→ **Task brief**: Once the line containing "P4 pin 2: BUS_A -> BUS_B" is found in the data below, output that line and every line after it through the last, unchanged and with nothing else.

(Items from a data source)
=-=-=-=-=
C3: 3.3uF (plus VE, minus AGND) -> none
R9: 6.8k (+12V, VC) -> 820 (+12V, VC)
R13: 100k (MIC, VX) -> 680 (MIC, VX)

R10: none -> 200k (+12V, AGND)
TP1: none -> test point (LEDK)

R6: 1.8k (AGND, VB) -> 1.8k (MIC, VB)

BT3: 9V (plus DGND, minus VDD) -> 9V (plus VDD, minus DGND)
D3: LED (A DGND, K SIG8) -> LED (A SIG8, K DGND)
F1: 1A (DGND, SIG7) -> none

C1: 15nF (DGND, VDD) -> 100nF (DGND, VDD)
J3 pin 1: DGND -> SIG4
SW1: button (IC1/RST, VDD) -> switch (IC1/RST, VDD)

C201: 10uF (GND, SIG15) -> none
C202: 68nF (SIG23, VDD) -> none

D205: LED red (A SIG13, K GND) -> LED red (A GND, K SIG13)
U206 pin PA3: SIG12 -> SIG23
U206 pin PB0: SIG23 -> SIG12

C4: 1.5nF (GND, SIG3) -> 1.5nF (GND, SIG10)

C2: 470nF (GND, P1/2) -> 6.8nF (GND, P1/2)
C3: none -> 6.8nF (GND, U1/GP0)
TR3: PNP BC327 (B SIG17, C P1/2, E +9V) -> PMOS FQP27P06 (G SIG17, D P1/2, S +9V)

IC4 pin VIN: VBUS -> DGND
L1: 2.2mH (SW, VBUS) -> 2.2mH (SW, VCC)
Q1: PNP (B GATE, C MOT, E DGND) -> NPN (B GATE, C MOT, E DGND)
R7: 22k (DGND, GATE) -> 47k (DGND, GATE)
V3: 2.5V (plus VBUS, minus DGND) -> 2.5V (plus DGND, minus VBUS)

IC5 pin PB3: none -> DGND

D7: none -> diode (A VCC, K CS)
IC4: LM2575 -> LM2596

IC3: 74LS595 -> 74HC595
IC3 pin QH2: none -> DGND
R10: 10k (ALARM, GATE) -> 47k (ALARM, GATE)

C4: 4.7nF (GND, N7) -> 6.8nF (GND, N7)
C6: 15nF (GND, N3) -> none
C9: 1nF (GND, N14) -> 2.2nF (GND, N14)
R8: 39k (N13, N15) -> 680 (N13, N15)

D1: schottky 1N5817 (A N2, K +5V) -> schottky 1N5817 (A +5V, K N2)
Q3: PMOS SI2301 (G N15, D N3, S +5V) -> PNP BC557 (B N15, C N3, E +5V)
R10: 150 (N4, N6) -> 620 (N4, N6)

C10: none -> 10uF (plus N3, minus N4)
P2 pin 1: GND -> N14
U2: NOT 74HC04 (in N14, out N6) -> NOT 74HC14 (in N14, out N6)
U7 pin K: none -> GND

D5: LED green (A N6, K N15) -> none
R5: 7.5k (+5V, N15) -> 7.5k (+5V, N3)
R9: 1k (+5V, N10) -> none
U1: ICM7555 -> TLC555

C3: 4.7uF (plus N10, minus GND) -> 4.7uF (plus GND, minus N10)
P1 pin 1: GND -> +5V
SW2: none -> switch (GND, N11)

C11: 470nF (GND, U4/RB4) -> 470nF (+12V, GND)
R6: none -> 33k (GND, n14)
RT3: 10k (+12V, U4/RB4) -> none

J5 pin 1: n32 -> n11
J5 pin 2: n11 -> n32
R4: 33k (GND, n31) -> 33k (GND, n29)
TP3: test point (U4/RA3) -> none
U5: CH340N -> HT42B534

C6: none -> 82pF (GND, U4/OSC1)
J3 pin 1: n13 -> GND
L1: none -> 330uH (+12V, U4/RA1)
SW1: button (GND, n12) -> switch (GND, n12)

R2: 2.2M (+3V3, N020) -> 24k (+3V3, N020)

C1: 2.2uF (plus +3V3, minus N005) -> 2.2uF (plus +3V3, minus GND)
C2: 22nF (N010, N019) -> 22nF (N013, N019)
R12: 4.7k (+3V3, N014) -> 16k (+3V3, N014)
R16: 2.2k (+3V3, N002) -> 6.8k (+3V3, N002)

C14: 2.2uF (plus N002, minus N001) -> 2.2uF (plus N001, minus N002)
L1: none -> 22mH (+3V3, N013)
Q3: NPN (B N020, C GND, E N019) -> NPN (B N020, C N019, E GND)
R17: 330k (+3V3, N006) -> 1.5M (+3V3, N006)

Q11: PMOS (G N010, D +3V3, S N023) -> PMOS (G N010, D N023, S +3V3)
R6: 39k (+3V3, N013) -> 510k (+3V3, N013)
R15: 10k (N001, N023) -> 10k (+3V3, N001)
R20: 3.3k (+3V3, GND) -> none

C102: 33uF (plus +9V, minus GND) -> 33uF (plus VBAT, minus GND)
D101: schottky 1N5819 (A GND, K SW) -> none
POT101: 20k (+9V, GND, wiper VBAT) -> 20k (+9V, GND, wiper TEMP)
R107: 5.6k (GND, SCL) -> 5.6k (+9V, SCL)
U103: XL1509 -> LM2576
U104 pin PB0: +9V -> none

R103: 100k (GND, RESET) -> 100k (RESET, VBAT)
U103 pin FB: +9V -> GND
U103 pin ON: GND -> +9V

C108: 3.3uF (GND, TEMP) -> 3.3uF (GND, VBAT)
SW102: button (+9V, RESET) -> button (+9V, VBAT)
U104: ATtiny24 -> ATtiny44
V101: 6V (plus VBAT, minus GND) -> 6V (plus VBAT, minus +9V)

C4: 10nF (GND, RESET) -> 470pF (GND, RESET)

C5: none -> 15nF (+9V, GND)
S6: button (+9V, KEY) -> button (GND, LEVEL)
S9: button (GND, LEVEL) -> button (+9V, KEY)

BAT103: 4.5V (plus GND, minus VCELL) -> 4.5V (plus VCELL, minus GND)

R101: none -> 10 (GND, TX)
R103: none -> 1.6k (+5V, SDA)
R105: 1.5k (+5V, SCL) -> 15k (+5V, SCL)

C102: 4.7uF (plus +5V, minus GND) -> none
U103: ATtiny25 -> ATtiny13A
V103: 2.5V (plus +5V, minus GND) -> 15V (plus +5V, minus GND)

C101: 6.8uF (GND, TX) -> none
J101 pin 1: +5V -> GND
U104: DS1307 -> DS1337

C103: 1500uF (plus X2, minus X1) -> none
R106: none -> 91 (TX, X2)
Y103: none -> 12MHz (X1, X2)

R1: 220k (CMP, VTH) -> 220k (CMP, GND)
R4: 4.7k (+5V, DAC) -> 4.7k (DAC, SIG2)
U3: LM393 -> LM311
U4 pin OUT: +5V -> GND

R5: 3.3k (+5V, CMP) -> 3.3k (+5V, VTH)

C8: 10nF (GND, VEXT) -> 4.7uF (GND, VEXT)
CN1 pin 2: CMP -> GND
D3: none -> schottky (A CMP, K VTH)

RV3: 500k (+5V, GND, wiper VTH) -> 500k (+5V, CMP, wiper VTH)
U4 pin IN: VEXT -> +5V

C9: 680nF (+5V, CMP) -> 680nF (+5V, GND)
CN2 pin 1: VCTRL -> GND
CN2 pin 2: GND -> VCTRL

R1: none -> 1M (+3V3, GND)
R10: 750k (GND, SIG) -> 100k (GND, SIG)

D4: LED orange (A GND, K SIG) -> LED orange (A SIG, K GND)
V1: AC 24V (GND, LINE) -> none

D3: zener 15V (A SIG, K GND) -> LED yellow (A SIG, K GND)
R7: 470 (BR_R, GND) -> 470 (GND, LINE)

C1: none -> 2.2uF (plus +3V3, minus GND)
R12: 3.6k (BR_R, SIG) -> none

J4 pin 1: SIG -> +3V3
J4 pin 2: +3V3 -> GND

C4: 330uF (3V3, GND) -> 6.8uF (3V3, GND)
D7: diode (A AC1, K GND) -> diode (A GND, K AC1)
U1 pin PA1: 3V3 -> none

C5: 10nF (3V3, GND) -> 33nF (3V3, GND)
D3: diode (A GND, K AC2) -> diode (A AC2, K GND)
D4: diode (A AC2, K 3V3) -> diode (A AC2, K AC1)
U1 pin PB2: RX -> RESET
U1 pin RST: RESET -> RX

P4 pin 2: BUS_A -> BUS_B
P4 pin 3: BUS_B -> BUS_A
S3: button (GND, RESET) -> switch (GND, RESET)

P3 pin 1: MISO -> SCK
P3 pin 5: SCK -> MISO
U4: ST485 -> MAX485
=-=-=-=-=
→ **Answer space**:
P4 pin 2: BUS_A -> BUS_B
P4 pin 3: BUS_B -> BUS_A
S3: button (GND, RESET) -> switch (GND, RESET)

P3 pin 1: MISO -> SCK
P3 pin 5: SCK -> MISO
U4: ST485 -> MAX485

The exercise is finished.